[[ Records for this task, beginning ]]
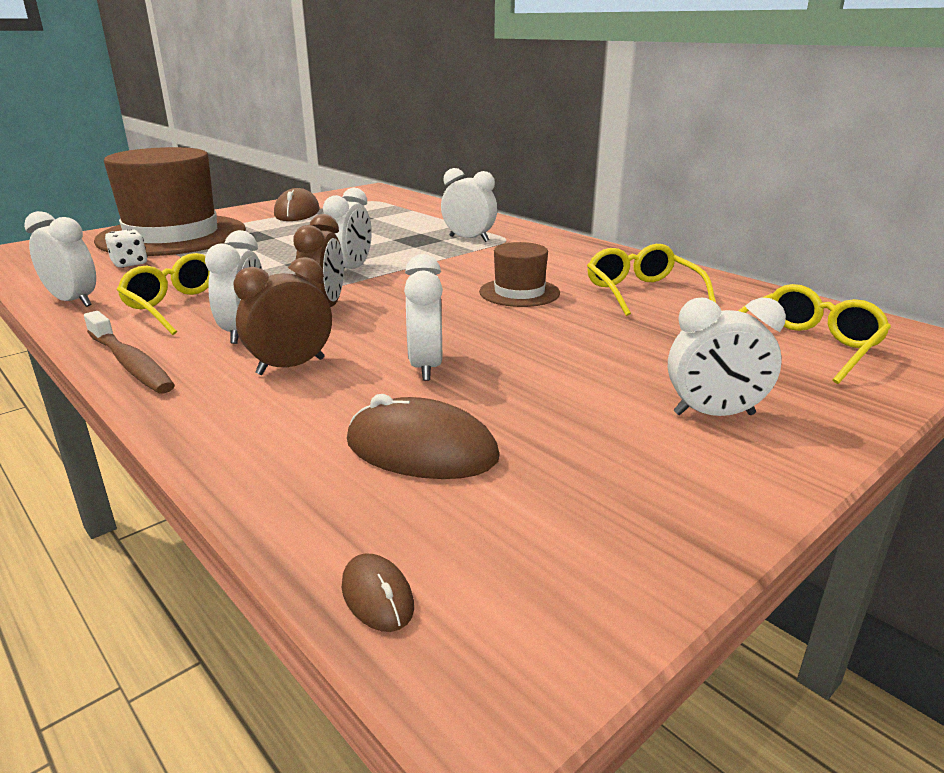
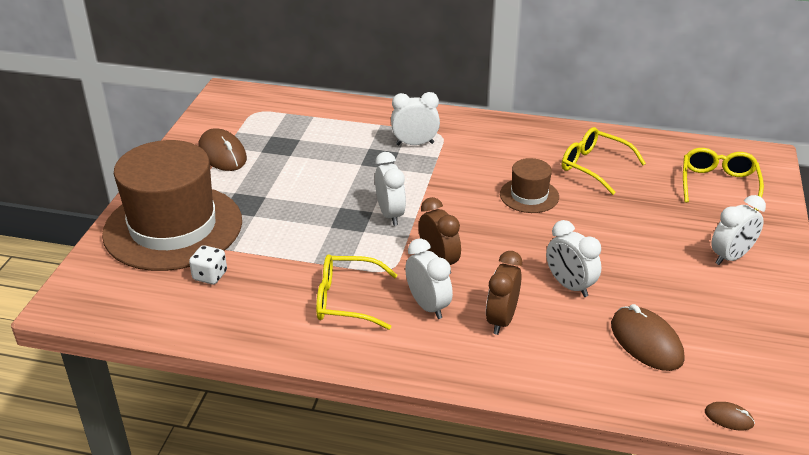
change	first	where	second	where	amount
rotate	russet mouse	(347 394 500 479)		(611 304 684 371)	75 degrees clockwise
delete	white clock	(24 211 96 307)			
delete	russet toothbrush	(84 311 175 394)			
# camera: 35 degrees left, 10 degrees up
[[ Records for this task, end ]]
§ **Instructions to follow**:
The answer must be every line from the records above that contains "russet".

§ **Output of the exercise**:
rotate	russet mouse	(347 394 500 479)		(611 304 684 371)	75 degrees clockwise
delete	russet toothbrush	(84 311 175 394)			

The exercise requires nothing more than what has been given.